Beginning at the line containing "camera: 10 degrees left, 15 degrees down" in the material below and ending at the line containing "shifted | phone", return each line exactly and add nothing.

== Segment start ==

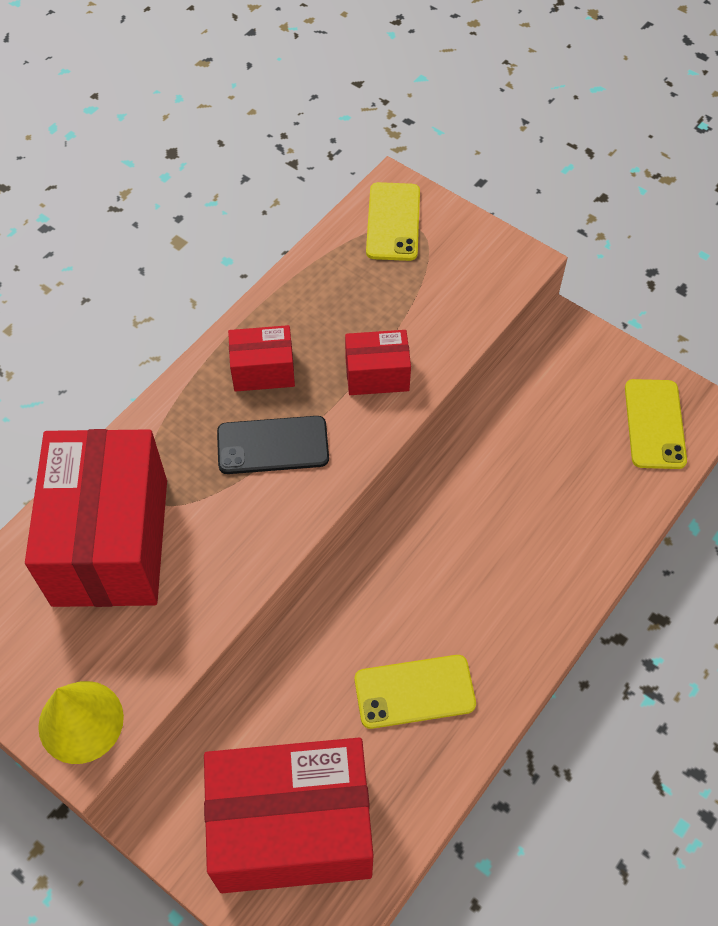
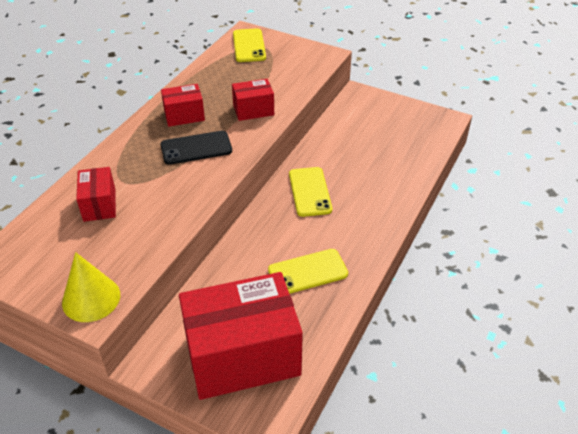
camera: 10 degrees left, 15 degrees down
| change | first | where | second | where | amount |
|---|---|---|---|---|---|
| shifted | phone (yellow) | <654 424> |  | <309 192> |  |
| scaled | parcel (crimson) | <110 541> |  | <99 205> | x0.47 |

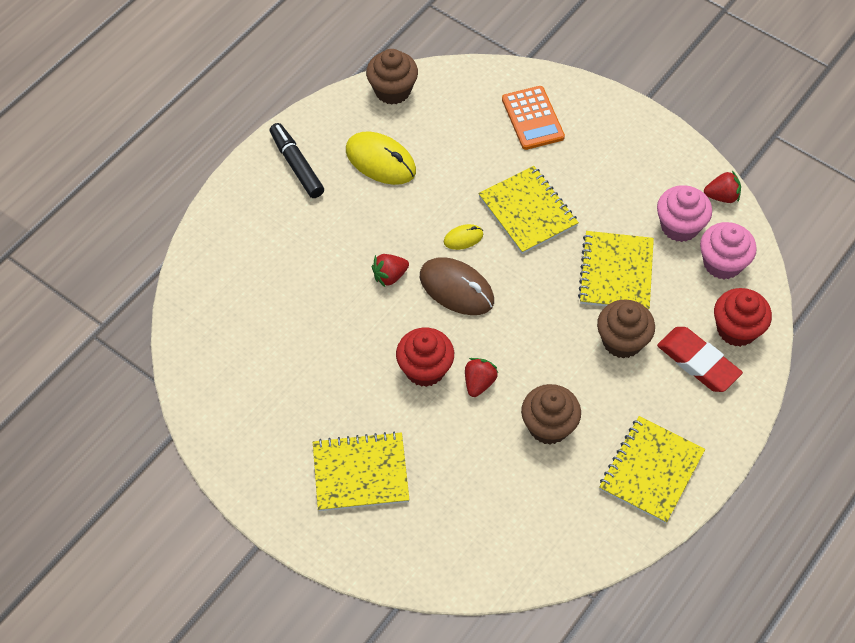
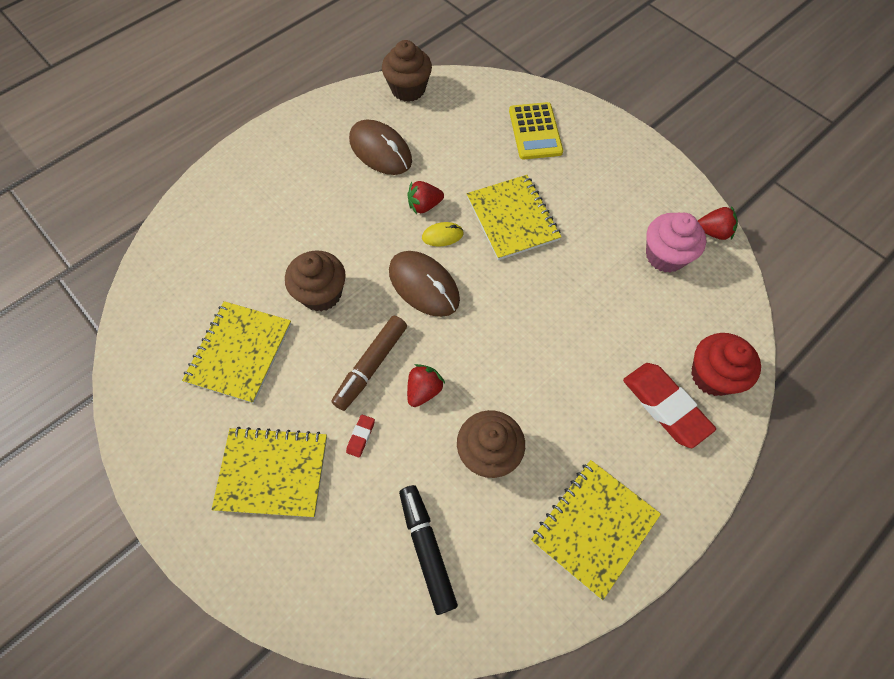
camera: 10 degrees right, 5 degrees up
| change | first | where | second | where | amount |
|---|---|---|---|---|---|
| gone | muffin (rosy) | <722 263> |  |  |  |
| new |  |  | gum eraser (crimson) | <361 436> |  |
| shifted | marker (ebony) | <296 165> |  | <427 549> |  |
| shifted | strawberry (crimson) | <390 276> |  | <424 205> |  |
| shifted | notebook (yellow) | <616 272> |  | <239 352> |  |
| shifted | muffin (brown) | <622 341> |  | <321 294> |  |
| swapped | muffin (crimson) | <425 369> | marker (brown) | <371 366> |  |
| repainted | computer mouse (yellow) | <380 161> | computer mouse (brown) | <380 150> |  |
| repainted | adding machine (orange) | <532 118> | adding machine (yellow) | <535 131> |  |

== Segment end ==
== Segment start ==

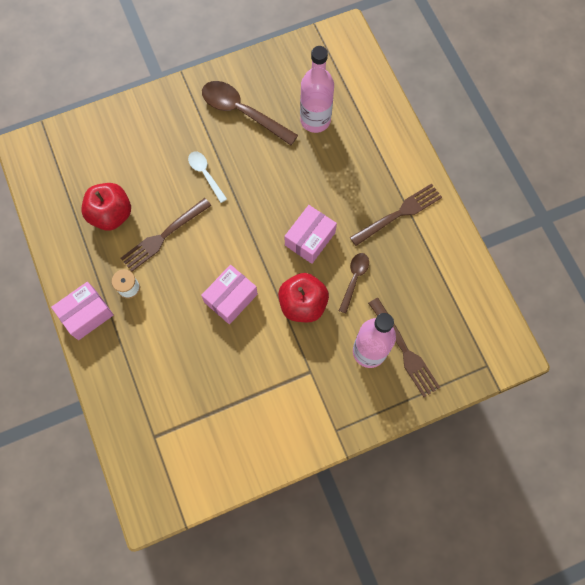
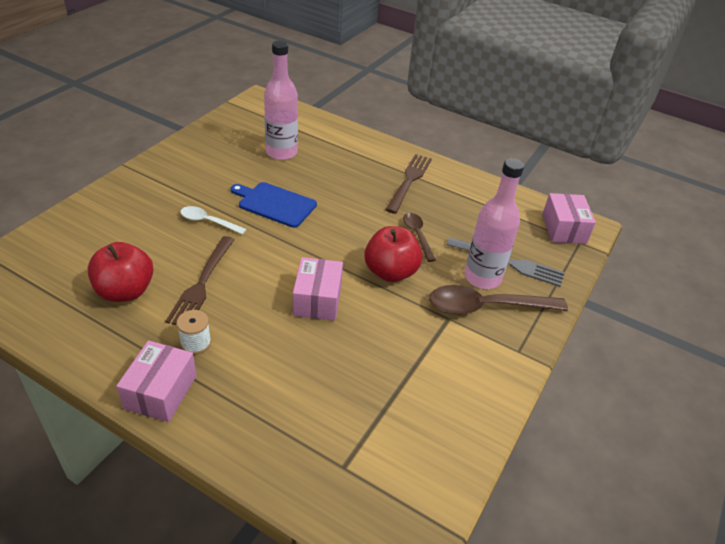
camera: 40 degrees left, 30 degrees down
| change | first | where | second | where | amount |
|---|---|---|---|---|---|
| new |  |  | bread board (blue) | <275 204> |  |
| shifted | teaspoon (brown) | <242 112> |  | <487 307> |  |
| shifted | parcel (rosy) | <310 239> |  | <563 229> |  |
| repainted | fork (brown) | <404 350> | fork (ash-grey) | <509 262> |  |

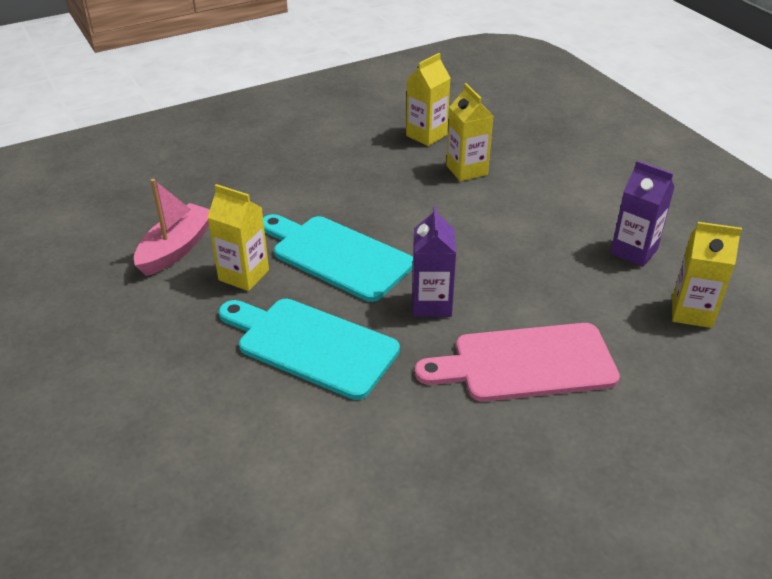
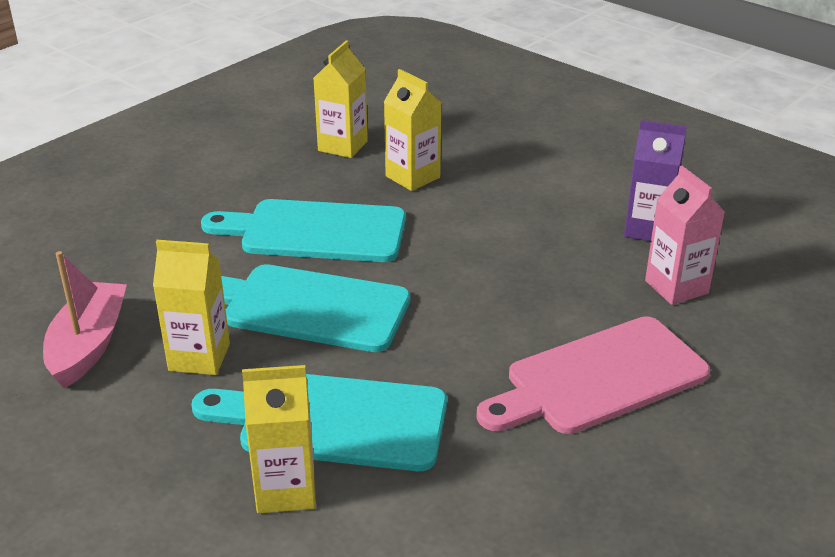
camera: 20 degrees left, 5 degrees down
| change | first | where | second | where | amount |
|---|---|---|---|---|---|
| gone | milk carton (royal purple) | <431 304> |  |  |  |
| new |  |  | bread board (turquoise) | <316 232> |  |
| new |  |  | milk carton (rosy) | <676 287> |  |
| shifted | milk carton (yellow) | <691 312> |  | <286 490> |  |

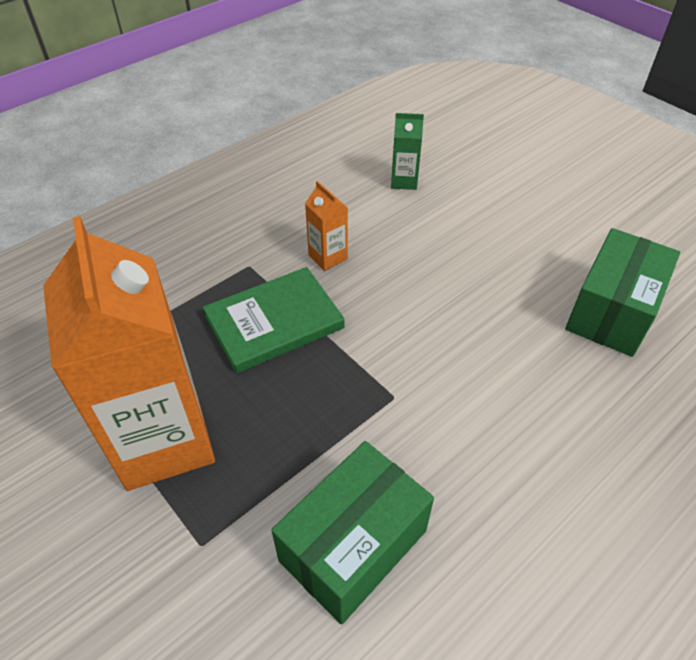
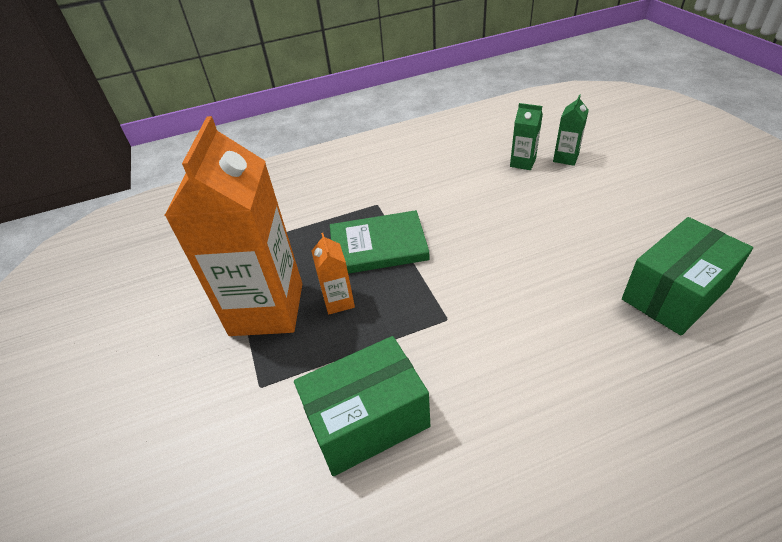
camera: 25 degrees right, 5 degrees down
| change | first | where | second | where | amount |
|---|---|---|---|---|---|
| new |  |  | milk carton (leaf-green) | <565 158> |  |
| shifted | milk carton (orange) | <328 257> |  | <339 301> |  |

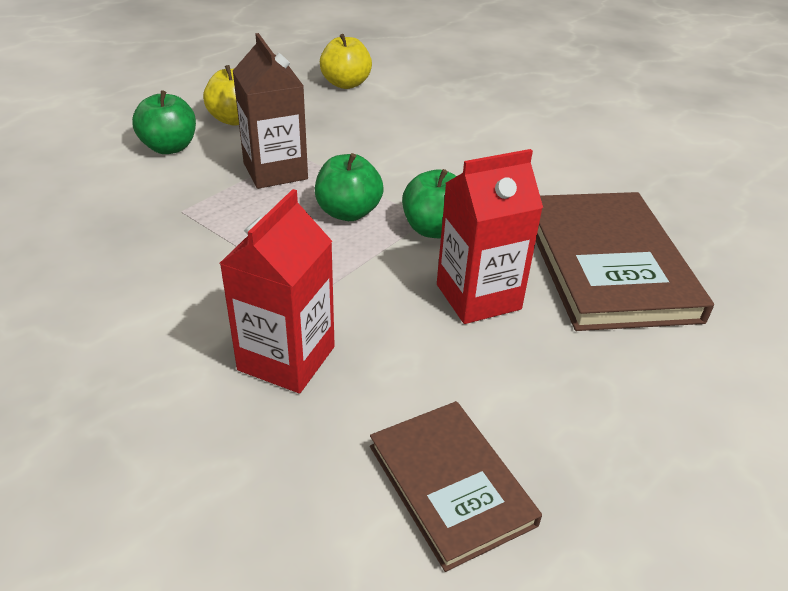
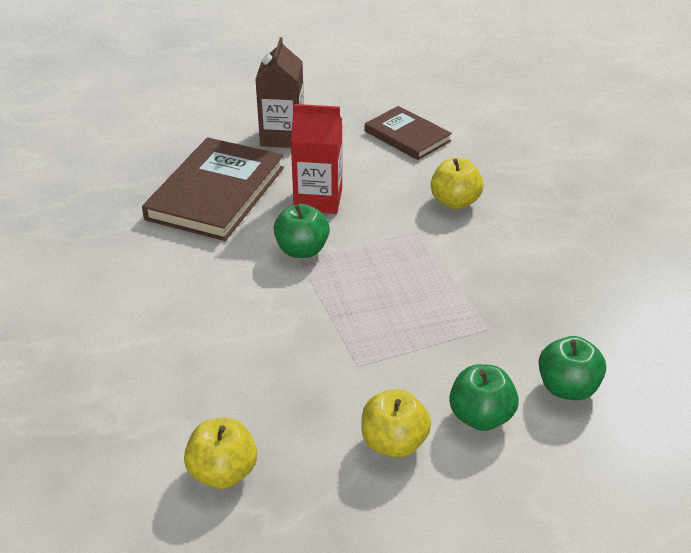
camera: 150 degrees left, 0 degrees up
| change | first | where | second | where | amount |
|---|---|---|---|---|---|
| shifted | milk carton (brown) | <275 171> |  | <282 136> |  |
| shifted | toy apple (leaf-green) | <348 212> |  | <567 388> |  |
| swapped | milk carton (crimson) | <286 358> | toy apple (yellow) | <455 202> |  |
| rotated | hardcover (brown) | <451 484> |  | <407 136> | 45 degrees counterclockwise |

== Segment end ==

[Result of this task]
camera: 10 degrees left, 15 degrees down
| change | first | where | second | where | amount |
|---|---|---|---|---|---|
| shifted | phone (yellow) | <654 424> |  | <309 192> |  |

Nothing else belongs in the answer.